> [HOW TO COMPLETE THIS TASK] The output should be all lines of the entries below in which the word "white" occurs.

> [SUPPLIED INFORMATION]

————————

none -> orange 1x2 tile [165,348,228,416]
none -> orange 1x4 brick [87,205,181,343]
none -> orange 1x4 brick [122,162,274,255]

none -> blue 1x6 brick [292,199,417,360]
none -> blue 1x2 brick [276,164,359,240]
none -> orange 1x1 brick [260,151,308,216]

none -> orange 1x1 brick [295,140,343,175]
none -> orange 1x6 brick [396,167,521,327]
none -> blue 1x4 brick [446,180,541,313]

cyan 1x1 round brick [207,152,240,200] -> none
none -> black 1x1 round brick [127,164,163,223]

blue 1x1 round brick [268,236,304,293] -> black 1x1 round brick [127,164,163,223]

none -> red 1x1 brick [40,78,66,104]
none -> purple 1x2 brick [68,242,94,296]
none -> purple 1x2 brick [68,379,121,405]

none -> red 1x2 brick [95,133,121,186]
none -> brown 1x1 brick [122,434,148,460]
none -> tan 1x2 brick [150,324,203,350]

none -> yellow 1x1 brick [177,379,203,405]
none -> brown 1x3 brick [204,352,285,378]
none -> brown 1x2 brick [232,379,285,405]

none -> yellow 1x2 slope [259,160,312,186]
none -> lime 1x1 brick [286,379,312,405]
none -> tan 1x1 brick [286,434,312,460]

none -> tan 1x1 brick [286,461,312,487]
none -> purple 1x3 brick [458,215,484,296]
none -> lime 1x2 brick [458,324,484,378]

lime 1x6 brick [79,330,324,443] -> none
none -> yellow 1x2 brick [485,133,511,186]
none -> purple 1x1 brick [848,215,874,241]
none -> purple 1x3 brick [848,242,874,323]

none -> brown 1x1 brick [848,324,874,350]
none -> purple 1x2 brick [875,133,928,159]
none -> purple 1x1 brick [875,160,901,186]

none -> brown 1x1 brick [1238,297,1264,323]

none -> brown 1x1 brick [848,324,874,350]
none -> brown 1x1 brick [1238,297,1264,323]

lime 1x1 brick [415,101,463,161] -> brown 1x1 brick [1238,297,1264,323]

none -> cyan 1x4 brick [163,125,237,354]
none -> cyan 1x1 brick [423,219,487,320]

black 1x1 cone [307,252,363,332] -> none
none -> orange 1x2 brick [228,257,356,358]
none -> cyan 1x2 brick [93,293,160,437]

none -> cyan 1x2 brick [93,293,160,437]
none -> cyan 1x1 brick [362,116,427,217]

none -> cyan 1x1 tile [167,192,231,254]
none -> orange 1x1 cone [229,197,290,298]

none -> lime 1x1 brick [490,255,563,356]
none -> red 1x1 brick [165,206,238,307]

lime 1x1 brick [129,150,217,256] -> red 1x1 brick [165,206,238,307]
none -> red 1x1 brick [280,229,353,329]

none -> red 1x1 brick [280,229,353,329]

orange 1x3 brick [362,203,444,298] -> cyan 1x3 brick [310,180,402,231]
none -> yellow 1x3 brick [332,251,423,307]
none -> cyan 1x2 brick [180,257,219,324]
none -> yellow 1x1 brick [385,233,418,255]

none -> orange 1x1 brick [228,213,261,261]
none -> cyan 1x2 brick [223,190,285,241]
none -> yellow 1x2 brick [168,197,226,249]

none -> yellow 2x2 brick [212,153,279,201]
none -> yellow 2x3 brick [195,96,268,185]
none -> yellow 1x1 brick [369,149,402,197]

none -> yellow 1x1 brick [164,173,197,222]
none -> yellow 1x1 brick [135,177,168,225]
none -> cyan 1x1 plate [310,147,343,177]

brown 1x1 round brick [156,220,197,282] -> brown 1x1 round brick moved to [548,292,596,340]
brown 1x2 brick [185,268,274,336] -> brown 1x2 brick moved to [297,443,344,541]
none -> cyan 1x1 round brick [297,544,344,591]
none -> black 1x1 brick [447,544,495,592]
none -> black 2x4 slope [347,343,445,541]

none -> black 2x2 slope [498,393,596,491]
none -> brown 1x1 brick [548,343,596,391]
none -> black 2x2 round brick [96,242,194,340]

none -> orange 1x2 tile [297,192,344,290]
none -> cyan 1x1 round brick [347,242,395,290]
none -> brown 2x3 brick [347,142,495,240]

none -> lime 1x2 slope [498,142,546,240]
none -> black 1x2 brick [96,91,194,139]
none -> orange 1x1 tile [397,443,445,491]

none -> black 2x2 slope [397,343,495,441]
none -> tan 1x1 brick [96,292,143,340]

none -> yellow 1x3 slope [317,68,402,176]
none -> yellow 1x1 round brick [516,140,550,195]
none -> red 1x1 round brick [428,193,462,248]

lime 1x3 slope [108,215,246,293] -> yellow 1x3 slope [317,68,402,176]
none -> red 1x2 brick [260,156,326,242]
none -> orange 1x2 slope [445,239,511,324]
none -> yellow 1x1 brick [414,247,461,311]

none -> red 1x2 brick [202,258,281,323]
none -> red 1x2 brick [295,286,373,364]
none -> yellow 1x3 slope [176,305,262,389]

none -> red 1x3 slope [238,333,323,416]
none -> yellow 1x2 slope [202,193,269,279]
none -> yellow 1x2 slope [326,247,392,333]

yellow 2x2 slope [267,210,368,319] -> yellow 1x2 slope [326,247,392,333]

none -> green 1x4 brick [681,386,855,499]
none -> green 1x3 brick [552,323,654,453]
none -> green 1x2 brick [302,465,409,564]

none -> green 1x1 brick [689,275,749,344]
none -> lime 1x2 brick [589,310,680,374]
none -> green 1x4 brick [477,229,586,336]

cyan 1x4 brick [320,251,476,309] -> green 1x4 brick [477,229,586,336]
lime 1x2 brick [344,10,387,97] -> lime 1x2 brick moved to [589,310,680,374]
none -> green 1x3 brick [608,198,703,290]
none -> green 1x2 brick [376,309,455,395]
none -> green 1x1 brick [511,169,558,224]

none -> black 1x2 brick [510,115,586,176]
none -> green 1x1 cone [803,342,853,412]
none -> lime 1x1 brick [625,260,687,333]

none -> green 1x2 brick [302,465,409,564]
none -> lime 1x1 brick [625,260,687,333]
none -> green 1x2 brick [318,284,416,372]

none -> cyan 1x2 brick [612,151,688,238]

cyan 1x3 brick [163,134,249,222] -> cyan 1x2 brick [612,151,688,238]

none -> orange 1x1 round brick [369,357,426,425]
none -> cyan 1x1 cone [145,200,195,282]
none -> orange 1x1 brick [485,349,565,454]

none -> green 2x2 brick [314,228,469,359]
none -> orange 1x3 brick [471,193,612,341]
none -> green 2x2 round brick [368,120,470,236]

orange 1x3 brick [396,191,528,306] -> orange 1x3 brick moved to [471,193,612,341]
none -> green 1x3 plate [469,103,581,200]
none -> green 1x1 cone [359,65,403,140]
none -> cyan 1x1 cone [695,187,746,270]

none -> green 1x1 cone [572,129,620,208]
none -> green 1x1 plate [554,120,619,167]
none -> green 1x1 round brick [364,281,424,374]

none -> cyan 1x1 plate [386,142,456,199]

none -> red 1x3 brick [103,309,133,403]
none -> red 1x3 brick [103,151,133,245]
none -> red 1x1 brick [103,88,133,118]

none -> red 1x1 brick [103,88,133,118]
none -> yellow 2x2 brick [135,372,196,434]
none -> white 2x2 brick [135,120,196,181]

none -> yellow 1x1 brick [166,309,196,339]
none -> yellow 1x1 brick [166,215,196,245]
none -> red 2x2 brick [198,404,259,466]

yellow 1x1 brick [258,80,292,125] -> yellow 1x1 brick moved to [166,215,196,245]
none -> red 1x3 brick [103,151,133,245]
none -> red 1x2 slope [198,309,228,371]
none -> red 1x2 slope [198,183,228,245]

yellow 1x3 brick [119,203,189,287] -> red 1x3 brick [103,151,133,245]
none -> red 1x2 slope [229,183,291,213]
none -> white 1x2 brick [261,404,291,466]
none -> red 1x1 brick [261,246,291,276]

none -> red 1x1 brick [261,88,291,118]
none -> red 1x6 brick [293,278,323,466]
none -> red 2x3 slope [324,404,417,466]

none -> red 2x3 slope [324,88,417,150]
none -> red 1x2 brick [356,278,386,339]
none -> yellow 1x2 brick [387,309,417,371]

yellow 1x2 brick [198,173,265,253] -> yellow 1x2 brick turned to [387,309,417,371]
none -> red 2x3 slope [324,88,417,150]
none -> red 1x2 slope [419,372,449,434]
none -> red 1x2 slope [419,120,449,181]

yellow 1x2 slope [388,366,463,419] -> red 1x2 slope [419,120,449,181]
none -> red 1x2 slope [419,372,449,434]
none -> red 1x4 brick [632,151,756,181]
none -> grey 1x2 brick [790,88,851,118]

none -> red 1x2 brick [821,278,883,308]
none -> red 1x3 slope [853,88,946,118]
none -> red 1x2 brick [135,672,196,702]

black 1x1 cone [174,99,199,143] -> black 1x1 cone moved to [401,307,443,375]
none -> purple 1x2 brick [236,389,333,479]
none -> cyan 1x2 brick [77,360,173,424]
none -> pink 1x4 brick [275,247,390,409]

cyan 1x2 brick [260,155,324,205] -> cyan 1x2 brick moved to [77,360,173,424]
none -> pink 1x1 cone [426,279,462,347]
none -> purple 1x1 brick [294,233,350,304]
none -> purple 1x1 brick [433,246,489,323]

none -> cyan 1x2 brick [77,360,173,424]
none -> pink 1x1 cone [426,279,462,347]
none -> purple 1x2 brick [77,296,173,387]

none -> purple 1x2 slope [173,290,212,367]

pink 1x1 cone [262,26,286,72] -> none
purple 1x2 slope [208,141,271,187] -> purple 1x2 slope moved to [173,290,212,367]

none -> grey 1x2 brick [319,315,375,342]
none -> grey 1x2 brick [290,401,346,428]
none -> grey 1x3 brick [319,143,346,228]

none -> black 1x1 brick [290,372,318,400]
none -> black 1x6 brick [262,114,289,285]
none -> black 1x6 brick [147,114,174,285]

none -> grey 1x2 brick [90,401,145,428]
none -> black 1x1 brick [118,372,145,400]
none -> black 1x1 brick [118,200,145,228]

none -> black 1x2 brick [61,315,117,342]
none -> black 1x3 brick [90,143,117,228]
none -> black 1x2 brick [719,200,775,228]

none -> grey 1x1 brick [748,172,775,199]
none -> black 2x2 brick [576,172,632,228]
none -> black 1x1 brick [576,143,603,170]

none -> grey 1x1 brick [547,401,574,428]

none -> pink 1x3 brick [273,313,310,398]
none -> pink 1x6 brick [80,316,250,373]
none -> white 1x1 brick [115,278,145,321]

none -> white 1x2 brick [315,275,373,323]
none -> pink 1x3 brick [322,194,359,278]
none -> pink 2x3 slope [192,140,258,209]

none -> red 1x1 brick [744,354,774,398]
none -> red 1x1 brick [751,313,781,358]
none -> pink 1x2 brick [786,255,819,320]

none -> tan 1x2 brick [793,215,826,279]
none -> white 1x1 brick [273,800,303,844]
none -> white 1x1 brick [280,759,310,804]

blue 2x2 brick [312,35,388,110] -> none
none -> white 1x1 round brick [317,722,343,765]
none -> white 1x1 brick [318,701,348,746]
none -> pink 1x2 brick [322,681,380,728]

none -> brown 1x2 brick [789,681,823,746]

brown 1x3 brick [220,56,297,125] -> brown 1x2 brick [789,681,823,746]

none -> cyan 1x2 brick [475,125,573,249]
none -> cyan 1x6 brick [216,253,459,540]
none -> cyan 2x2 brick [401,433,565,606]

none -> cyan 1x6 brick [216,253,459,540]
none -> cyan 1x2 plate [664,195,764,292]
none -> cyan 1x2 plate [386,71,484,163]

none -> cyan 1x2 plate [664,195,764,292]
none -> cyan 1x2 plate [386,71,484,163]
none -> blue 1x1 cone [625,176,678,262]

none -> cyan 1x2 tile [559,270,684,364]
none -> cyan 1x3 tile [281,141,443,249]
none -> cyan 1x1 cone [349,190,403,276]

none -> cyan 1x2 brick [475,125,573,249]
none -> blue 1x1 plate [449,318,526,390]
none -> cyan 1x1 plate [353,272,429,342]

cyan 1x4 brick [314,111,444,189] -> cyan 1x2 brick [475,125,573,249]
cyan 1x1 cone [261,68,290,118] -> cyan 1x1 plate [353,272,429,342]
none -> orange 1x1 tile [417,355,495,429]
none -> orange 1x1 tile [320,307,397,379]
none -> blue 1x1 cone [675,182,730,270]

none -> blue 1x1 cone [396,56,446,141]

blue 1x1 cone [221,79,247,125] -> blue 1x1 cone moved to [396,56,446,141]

————————

> [ANSWER]
none -> white 2x2 brick [135,120,196,181]
none -> white 1x2 brick [261,404,291,466]
none -> white 1x1 brick [115,278,145,321]
none -> white 1x2 brick [315,275,373,323]
none -> white 1x1 brick [273,800,303,844]
none -> white 1x1 brick [280,759,310,804]
none -> white 1x1 round brick [317,722,343,765]
none -> white 1x1 brick [318,701,348,746]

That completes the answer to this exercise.